Required task:
Would you transcribe all of the data exactly, down to the last character?

Records for the exercise:
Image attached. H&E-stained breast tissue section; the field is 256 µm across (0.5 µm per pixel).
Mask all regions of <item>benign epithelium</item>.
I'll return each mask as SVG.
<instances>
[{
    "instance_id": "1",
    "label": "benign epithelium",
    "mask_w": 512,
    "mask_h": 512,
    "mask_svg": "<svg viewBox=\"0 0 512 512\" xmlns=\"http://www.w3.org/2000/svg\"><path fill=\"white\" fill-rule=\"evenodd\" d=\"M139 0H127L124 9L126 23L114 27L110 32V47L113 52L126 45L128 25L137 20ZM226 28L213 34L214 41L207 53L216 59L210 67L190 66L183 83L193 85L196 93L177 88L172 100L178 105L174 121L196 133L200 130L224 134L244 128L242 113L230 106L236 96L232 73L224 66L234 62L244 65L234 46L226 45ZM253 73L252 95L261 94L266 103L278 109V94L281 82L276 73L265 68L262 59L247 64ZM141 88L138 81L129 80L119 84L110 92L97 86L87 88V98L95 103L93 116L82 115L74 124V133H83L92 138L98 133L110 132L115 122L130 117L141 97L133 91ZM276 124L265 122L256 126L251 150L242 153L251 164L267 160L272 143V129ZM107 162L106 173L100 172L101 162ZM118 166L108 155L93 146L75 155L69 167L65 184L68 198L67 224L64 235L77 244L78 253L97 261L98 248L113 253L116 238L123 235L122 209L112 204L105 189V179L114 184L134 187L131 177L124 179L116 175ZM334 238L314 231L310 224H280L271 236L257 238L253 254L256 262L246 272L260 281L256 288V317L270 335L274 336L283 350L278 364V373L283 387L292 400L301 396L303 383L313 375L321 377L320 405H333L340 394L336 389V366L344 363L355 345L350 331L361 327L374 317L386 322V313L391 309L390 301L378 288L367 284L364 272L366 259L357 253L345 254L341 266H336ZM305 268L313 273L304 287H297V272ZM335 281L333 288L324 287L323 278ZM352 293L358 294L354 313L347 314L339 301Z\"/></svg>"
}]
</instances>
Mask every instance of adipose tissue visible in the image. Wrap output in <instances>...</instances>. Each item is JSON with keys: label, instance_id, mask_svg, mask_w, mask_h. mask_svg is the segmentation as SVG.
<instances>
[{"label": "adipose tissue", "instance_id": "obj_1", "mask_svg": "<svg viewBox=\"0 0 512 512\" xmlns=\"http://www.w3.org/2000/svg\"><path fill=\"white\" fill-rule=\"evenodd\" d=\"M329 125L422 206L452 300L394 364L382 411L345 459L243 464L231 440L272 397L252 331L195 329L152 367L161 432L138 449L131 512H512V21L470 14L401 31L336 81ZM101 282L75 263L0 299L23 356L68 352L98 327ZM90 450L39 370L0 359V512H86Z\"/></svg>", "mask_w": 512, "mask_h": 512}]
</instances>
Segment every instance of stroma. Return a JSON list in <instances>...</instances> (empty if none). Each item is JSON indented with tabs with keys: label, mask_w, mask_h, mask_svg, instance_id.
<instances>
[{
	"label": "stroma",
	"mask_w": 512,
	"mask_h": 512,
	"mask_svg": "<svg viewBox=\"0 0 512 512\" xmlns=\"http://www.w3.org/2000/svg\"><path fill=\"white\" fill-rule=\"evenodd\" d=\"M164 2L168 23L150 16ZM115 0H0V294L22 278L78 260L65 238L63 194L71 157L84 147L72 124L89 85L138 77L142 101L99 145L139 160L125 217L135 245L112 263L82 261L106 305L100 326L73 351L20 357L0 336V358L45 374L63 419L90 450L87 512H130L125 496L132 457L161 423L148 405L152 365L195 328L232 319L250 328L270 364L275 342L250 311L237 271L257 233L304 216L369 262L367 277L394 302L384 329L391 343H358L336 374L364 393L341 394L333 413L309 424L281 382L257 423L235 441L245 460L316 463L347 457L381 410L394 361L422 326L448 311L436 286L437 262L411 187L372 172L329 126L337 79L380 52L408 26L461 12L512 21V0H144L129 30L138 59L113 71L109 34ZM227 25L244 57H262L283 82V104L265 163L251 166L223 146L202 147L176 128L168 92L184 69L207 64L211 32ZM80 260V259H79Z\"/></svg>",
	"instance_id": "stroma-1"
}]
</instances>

Written solution:
Image attached. H&E-stained breast tissue section; the field is 256 µm across (0.5 µm per pixel).
Mask all regions of <item>benign epithelium</item>.
I'll return each mask as SVG.
<instances>
[{
    "instance_id": "1",
    "label": "benign epithelium",
    "mask_w": 512,
    "mask_h": 512,
    "mask_svg": "<svg viewBox=\"0 0 512 512\" xmlns=\"http://www.w3.org/2000/svg\"><path fill=\"white\" fill-rule=\"evenodd\" d=\"M139 0H127L124 9L126 23L114 27L110 32V47L113 52L126 45L128 25L137 20ZM226 28L213 34L214 41L207 53L216 59L210 67L190 66L183 83L193 85L196 93L177 88L172 100L178 105L174 121L196 133L200 130L224 134L244 128L242 113L230 106L236 96L232 73L224 66L234 62L244 65L234 46L226 45ZM253 73L252 95L261 94L266 103L278 109V94L281 82L276 73L265 68L262 59L247 64ZM141 88L138 81L129 80L119 84L110 92L97 86L87 88V98L95 103L93 116L82 115L74 124V133H83L92 138L98 133L110 132L115 122L130 117L141 97L133 91ZM276 124L265 122L256 126L251 150L242 153L251 164L267 160L272 143V129ZM107 162L106 173L100 172L101 162ZM118 166L108 155L93 146L75 155L69 167L65 184L68 198L67 224L64 235L77 244L78 253L97 261L98 248L113 253L116 238L123 235L122 209L112 204L105 189V179L114 184L134 187L131 177L124 179L116 175ZM334 238L314 231L310 224H280L271 236L257 238L253 254L256 262L246 272L260 281L256 288V317L270 335L274 336L283 350L278 364V373L283 387L292 400L301 396L303 383L313 375L321 377L320 405H333L340 394L336 389V366L344 363L355 345L350 331L361 327L374 317L386 322V313L391 309L390 301L378 288L367 284L364 272L366 259L357 253L345 254L341 266H336ZM305 268L313 273L304 287H297V272ZM335 281L333 288L324 287L323 278ZM352 293L358 294L354 313L347 314L339 301Z\"/></svg>"
}]
</instances>
Mask every instance of adipose tissue visible in the image. Wrap output in <instances>...</instances>. Each item is JSON with keys: label, instance_id, mask_svg, mask_w, mask_h. mask_svg is the segmentation as SVG.
<instances>
[{"label": "adipose tissue", "instance_id": "obj_1", "mask_svg": "<svg viewBox=\"0 0 512 512\" xmlns=\"http://www.w3.org/2000/svg\"><path fill=\"white\" fill-rule=\"evenodd\" d=\"M329 125L422 206L452 300L394 364L382 411L345 459L243 464L231 440L272 397L252 331L195 329L152 367L161 432L138 449L131 512H512V21L470 14L401 31L336 81ZM101 282L75 263L0 299L23 356L68 352L98 327ZM90 450L39 370L0 359V512H86Z\"/></svg>", "mask_w": 512, "mask_h": 512}]
</instances>
Segment every instance of stroma. Return a JSON list in <instances>...</instances> (empty if none). Each item is JSON indented with tabs with keys: label, mask_w, mask_h, mask_svg, instance_id.
<instances>
[{
	"label": "stroma",
	"mask_w": 512,
	"mask_h": 512,
	"mask_svg": "<svg viewBox=\"0 0 512 512\" xmlns=\"http://www.w3.org/2000/svg\"><path fill=\"white\" fill-rule=\"evenodd\" d=\"M164 2L168 23L150 16ZM115 0H0V294L22 278L78 260L65 238L63 194L71 157L84 147L72 124L89 85L138 77L142 101L99 145L139 160L125 217L135 245L112 263L82 261L106 305L100 326L73 351L20 357L0 336V358L45 374L63 419L90 450L87 512H130L125 496L132 457L161 423L148 405L152 365L195 328L232 319L250 328L270 364L275 342L250 311L237 271L257 233L304 216L369 262L367 277L394 302L384 329L391 343H358L336 374L364 393L341 394L333 413L309 424L281 382L257 423L235 441L245 460L316 463L347 457L381 410L394 361L422 326L448 311L436 286L437 262L411 187L372 172L329 126L337 79L380 52L408 26L461 12L512 21V0H144L129 30L138 59L113 71L109 34ZM227 25L244 57H262L283 82V104L265 163L251 166L223 146L202 147L176 128L168 92L184 69L207 64L211 32ZM80 260V259H79Z\"/></svg>",
	"instance_id": "stroma-1"
}]
</instances>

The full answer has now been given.